* **What to do**:
Print every line below. Match each one exactly.

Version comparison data
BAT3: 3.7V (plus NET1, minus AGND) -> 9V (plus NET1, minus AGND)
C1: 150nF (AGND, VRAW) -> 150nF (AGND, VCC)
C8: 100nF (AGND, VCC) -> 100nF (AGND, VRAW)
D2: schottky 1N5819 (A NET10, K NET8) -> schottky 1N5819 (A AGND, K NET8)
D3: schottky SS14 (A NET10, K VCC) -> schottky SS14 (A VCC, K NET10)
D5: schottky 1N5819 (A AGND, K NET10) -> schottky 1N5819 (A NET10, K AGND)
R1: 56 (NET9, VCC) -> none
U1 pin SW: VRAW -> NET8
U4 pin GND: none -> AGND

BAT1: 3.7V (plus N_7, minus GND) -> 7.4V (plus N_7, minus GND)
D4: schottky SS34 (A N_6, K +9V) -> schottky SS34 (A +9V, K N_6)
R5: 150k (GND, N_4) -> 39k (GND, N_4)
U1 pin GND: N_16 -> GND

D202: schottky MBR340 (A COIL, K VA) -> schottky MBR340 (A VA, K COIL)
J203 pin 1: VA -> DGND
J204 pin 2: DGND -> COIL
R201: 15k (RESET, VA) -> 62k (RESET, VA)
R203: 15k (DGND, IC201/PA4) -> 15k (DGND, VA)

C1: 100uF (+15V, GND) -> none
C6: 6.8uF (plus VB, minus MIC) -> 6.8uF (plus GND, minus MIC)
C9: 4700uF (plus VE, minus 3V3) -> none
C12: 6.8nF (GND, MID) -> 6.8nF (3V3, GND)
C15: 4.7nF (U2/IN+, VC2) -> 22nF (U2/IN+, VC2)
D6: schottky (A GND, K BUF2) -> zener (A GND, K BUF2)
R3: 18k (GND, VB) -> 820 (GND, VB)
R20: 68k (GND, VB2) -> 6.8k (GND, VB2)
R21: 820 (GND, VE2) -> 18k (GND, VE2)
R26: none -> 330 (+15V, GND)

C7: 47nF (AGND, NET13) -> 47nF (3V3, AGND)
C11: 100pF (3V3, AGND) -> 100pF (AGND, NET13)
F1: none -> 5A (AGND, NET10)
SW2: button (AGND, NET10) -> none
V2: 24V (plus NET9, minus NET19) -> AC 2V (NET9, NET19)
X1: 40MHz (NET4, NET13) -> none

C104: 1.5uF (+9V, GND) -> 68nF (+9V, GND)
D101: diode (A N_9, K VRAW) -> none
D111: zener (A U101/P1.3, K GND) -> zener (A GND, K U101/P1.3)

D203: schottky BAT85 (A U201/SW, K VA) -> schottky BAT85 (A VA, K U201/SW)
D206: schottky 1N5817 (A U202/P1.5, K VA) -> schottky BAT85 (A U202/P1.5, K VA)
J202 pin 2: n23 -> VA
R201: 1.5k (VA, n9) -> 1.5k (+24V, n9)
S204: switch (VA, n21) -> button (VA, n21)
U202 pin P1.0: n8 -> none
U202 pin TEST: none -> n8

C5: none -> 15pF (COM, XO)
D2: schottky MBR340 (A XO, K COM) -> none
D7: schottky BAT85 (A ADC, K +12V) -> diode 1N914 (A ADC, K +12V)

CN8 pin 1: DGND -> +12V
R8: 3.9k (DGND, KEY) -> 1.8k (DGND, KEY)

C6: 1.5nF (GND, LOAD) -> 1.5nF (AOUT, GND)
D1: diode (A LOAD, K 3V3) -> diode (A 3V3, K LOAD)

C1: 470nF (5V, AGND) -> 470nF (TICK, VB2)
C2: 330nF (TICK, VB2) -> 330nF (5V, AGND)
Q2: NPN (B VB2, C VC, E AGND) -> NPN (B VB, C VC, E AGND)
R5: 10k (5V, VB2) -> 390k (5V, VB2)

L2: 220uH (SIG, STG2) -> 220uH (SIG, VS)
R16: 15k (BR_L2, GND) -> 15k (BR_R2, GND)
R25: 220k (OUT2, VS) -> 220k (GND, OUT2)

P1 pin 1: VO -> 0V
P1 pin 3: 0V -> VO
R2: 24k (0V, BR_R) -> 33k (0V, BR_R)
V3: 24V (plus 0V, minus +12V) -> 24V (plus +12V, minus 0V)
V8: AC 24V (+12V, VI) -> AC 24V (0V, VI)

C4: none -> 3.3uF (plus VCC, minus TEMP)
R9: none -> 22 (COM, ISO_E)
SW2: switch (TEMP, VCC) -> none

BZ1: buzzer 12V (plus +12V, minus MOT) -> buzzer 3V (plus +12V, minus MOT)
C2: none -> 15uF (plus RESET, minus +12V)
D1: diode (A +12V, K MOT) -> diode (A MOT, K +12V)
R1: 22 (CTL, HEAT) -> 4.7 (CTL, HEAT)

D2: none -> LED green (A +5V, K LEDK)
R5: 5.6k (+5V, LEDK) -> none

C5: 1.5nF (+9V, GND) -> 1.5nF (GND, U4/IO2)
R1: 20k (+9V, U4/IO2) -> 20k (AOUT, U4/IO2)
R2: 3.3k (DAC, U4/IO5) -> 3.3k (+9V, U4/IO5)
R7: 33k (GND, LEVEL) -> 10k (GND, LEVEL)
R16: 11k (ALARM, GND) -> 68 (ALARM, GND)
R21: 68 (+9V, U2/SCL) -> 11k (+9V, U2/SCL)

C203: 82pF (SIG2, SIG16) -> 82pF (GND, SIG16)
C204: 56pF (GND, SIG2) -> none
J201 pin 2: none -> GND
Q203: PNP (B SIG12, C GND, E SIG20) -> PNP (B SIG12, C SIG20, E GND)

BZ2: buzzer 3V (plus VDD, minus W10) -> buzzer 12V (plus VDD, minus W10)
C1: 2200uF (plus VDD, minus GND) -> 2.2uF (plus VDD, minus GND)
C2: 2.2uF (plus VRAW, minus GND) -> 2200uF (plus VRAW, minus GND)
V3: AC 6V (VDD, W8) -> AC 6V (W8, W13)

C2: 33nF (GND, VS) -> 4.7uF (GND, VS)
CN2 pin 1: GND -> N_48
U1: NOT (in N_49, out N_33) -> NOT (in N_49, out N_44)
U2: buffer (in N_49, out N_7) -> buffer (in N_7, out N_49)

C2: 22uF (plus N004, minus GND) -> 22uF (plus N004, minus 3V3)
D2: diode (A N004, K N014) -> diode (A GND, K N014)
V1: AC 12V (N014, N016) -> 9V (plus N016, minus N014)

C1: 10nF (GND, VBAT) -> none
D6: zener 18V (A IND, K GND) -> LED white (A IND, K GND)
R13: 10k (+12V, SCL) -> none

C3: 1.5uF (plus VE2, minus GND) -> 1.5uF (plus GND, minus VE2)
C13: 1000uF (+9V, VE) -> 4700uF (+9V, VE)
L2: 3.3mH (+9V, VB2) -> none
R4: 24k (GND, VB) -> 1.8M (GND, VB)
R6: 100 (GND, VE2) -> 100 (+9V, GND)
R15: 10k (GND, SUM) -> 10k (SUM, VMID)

* **Task answer**:
BAT3: 3.7V (plus NET1, minus AGND) -> 9V (plus NET1, minus AGND)
C1: 150nF (AGND, VRAW) -> 150nF (AGND, VCC)
C8: 100nF (AGND, VCC) -> 100nF (AGND, VRAW)
D2: schottky 1N5819 (A NET10, K NET8) -> schottky 1N5819 (A AGND, K NET8)
D3: schottky SS14 (A NET10, K VCC) -> schottky SS14 (A VCC, K NET10)
D5: schottky 1N5819 (A AGND, K NET10) -> schottky 1N5819 (A NET10, K AGND)
R1: 56 (NET9, VCC) -> none
U1 pin SW: VRAW -> NET8
U4 pin GND: none -> AGND

BAT1: 3.7V (plus N_7, minus GND) -> 7.4V (plus N_7, minus GND)
D4: schottky SS34 (A N_6, K +9V) -> schottky SS34 (A +9V, K N_6)
R5: 150k (GND, N_4) -> 39k (GND, N_4)
U1 pin GND: N_16 -> GND

D202: schottky MBR340 (A COIL, K VA) -> schottky MBR340 (A VA, K COIL)
J203 pin 1: VA -> DGND
J204 pin 2: DGND -> COIL
R201: 15k (RESET, VA) -> 62k (RESET, VA)
R203: 15k (DGND, IC201/PA4) -> 15k (DGND, VA)

C1: 100uF (+15V, GND) -> none
C6: 6.8uF (plus VB, minus MIC) -> 6.8uF (plus GND, minus MIC)
C9: 4700uF (plus VE, minus 3V3) -> none
C12: 6.8nF (GND, MID) -> 6.8nF (3V3, GND)
C15: 4.7nF (U2/IN+, VC2) -> 22nF (U2/IN+, VC2)
D6: schottky (A GND, K BUF2) -> zener (A GND, K BUF2)
R3: 18k (GND, VB) -> 820 (GND, VB)
R20: 68k (GND, VB2) -> 6.8k (GND, VB2)
R21: 820 (GND, VE2) -> 18k (GND, VE2)
R26: none -> 330 (+15V, GND)

C7: 47nF (AGND, NET13) -> 47nF (3V3, AGND)
C11: 100pF (3V3, AGND) -> 100pF (AGND, NET13)
F1: none -> 5A (AGND, NET10)
SW2: button (AGND, NET10) -> none
V2: 24V (plus NET9, minus NET19) -> AC 2V (NET9, NET19)
X1: 40MHz (NET4, NET13) -> none

C104: 1.5uF (+9V, GND) -> 68nF (+9V, GND)
D101: diode (A N_9, K VRAW) -> none
D111: zener (A U101/P1.3, K GND) -> zener (A GND, K U101/P1.3)

D203: schottky BAT85 (A U201/SW, K VA) -> schottky BAT85 (A VA, K U201/SW)
D206: schottky 1N5817 (A U202/P1.5, K VA) -> schottky BAT85 (A U202/P1.5, K VA)
J202 pin 2: n23 -> VA
R201: 1.5k (VA, n9) -> 1.5k (+24V, n9)
S204: switch (VA, n21) -> button (VA, n21)
U202 pin P1.0: n8 -> none
U202 pin TEST: none -> n8

C5: none -> 15pF (COM, XO)
D2: schottky MBR340 (A XO, K COM) -> none
D7: schottky BAT85 (A ADC, K +12V) -> diode 1N914 (A ADC, K +12V)

CN8 pin 1: DGND -> +12V
R8: 3.9k (DGND, KEY) -> 1.8k (DGND, KEY)

C6: 1.5nF (GND, LOAD) -> 1.5nF (AOUT, GND)
D1: diode (A LOAD, K 3V3) -> diode (A 3V3, K LOAD)

C1: 470nF (5V, AGND) -> 470nF (TICK, VB2)
C2: 330nF (TICK, VB2) -> 330nF (5V, AGND)
Q2: NPN (B VB2, C VC, E AGND) -> NPN (B VB, C VC, E AGND)
R5: 10k (5V, VB2) -> 390k (5V, VB2)

L2: 220uH (SIG, STG2) -> 220uH (SIG, VS)
R16: 15k (BR_L2, GND) -> 15k (BR_R2, GND)
R25: 220k (OUT2, VS) -> 220k (GND, OUT2)

P1 pin 1: VO -> 0V
P1 pin 3: 0V -> VO
R2: 24k (0V, BR_R) -> 33k (0V, BR_R)
V3: 24V (plus 0V, minus +12V) -> 24V (plus +12V, minus 0V)
V8: AC 24V (+12V, VI) -> AC 24V (0V, VI)

C4: none -> 3.3uF (plus VCC, minus TEMP)
R9: none -> 22 (COM, ISO_E)
SW2: switch (TEMP, VCC) -> none

BZ1: buzzer 12V (plus +12V, minus MOT) -> buzzer 3V (plus +12V, minus MOT)
C2: none -> 15uF (plus RESET, minus +12V)
D1: diode (A +12V, K MOT) -> diode (A MOT, K +12V)
R1: 22 (CTL, HEAT) -> 4.7 (CTL, HEAT)

D2: none -> LED green (A +5V, K LEDK)
R5: 5.6k (+5V, LEDK) -> none

C5: 1.5nF (+9V, GND) -> 1.5nF (GND, U4/IO2)
R1: 20k (+9V, U4/IO2) -> 20k (AOUT, U4/IO2)
R2: 3.3k (DAC, U4/IO5) -> 3.3k (+9V, U4/IO5)
R7: 33k (GND, LEVEL) -> 10k (GND, LEVEL)
R16: 11k (ALARM, GND) -> 68 (ALARM, GND)
R21: 68 (+9V, U2/SCL) -> 11k (+9V, U2/SCL)

C203: 82pF (SIG2, SIG16) -> 82pF (GND, SIG16)
C204: 56pF (GND, SIG2) -> none
J201 pin 2: none -> GND
Q203: PNP (B SIG12, C GND, E SIG20) -> PNP (B SIG12, C SIG20, E GND)

BZ2: buzzer 3V (plus VDD, minus W10) -> buzzer 12V (plus VDD, minus W10)
C1: 2200uF (plus VDD, minus GND) -> 2.2uF (plus VDD, minus GND)
C2: 2.2uF (plus VRAW, minus GND) -> 2200uF (plus VRAW, minus GND)
V3: AC 6V (VDD, W8) -> AC 6V (W8, W13)

C2: 33nF (GND, VS) -> 4.7uF (GND, VS)
CN2 pin 1: GND -> N_48
U1: NOT (in N_49, out N_33) -> NOT (in N_49, out N_44)
U2: buffer (in N_49, out N_7) -> buffer (in N_7, out N_49)

C2: 22uF (plus N004, minus GND) -> 22uF (plus N004, minus 3V3)
D2: diode (A N004, K N014) -> diode (A GND, K N014)
V1: AC 12V (N014, N016) -> 9V (plus N016, minus N014)

C1: 10nF (GND, VBAT) -> none
D6: zener 18V (A IND, K GND) -> LED white (A IND, K GND)
R13: 10k (+12V, SCL) -> none

C3: 1.5uF (plus VE2, minus GND) -> 1.5uF (plus GND, minus VE2)
C13: 1000uF (+9V, VE) -> 4700uF (+9V, VE)
L2: 3.3mH (+9V, VB2) -> none
R4: 24k (GND, VB) -> 1.8M (GND, VB)
R6: 100 (GND, VE2) -> 100 (+9V, GND)
R15: 10k (GND, SUM) -> 10k (SUM, VMID)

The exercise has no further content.